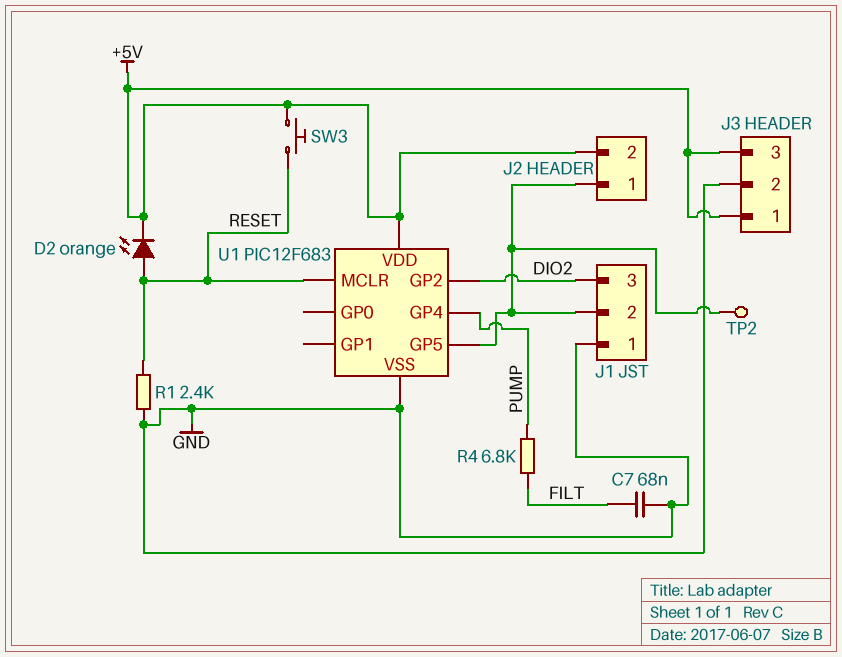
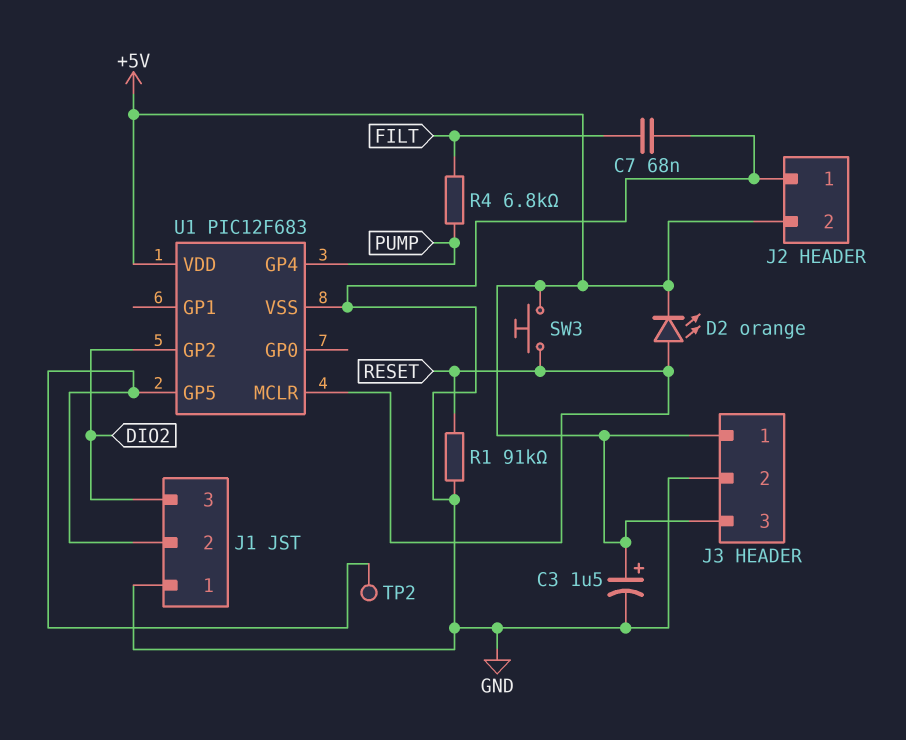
C3: none -> 1.5uF (plus +5V, minus GND)
J2 pin 1: J1/2 -> GND
R1: 2.4k (GND, RESET) -> 91k (GND, RESET)

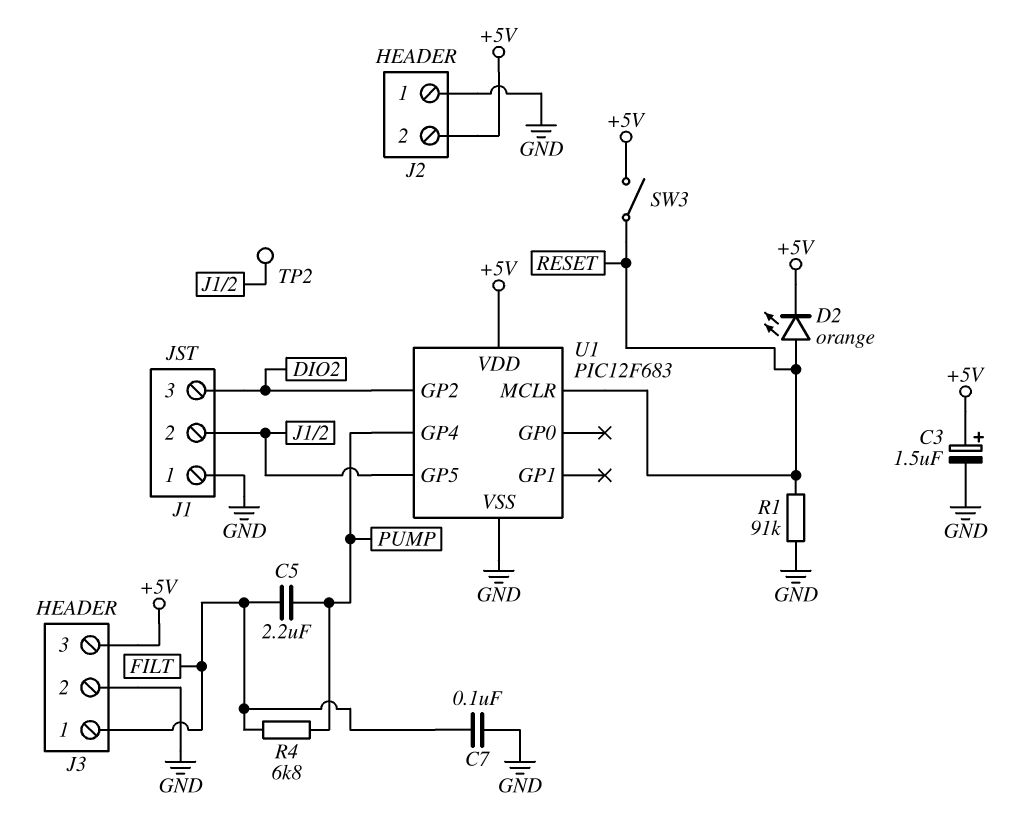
C5: none -> 2.2uF (FILT, PUMP)
C7: 68nF (FILT, GND) -> 100nF (FILT, GND)
J3 pin 1: +5V -> FILT
SW3: button (+5V, RESET) -> switch (+5V, RESET)

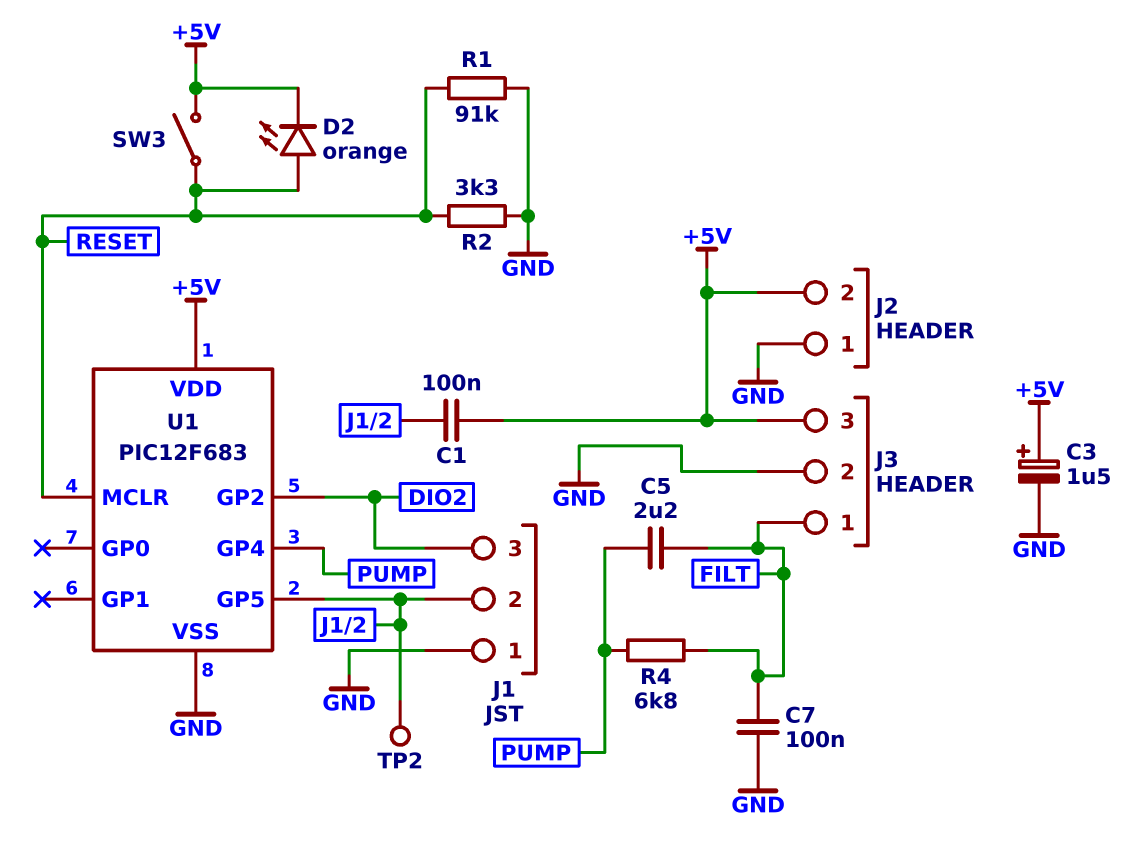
C1: none -> 100nF (+5V, J1/2)
R2: none -> 3.3k (GND, RESET)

---------------

In the copy, include no pictures; transcribe every record above verbatim.

**Answer for the task**.
C3: none -> 1.5uF (plus +5V, minus GND)
J2 pin 1: J1/2 -> GND
R1: 2.4k (GND, RESET) -> 91k (GND, RESET)

C5: none -> 2.2uF (FILT, PUMP)
C7: 68nF (FILT, GND) -> 100nF (FILT, GND)
J3 pin 1: +5V -> FILT
SW3: button (+5V, RESET) -> switch (+5V, RESET)

C1: none -> 100nF (+5V, J1/2)
R2: none -> 3.3k (GND, RESET)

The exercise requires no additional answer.